ENTRIES SUPPLIED >>
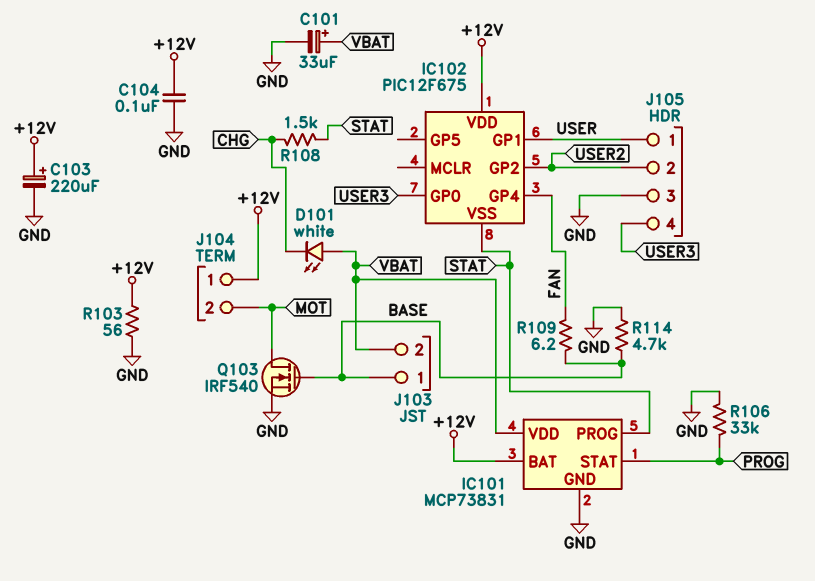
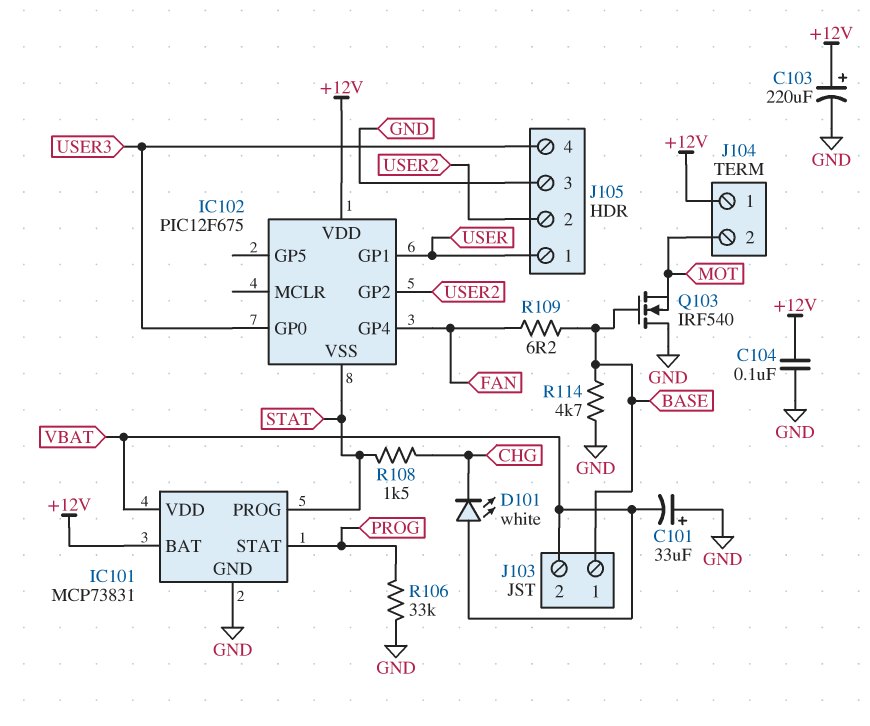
C101: 33uF (plus VBAT, minus GND) -> 33uF (plus GND, minus VBAT)
Q103: NMOS IRF540 (G BASE, D MOT, S GND) -> NMOS IRF540 (G BASE, D GND, S MOT)
R103: 56 (+12V, GND) -> none

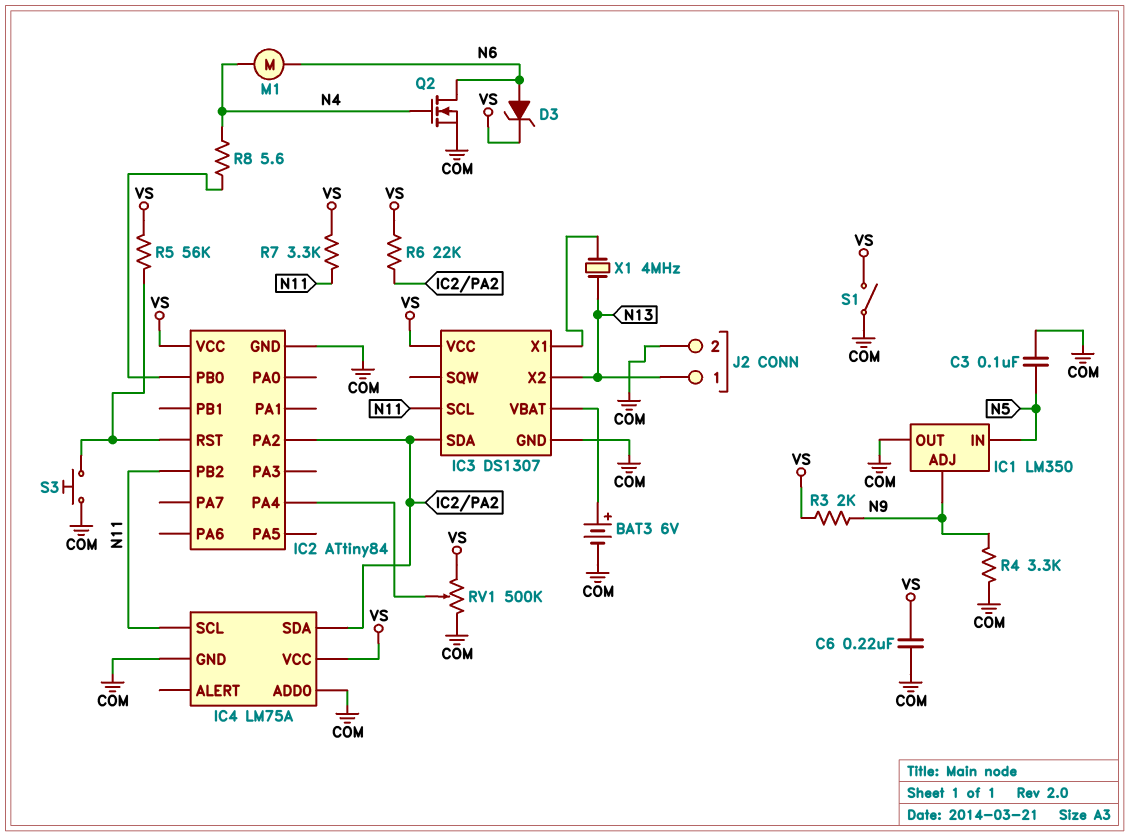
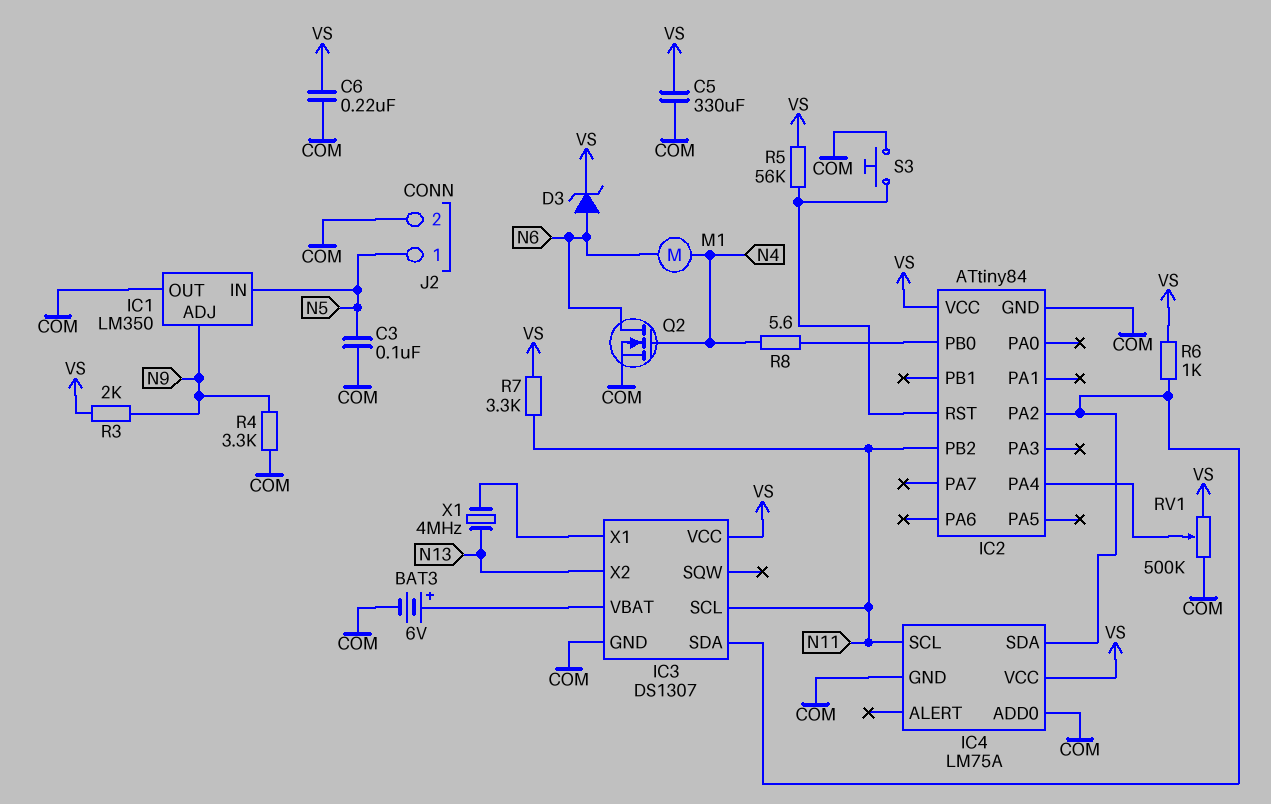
C5: none -> 330uF (COM, VS)
J2 pin 1: N13 -> N5
R6: 22k (IC2/PA2, VS) -> 1k (IC2/PA2, VS)
S1: switch (COM, VS) -> none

ASSIGNMENT >>
Copy the records exactly as they appear, leaving every picture out.

ANSWER TO THIS EXERCISE >>
C101: 33uF (plus VBAT, minus GND) -> 33uF (plus GND, minus VBAT)
Q103: NMOS IRF540 (G BASE, D MOT, S GND) -> NMOS IRF540 (G BASE, D GND, S MOT)
R103: 56 (+12V, GND) -> none

C5: none -> 330uF (COM, VS)
J2 pin 1: N13 -> N5
R6: 22k (IC2/PA2, VS) -> 1k (IC2/PA2, VS)
S1: switch (COM, VS) -> none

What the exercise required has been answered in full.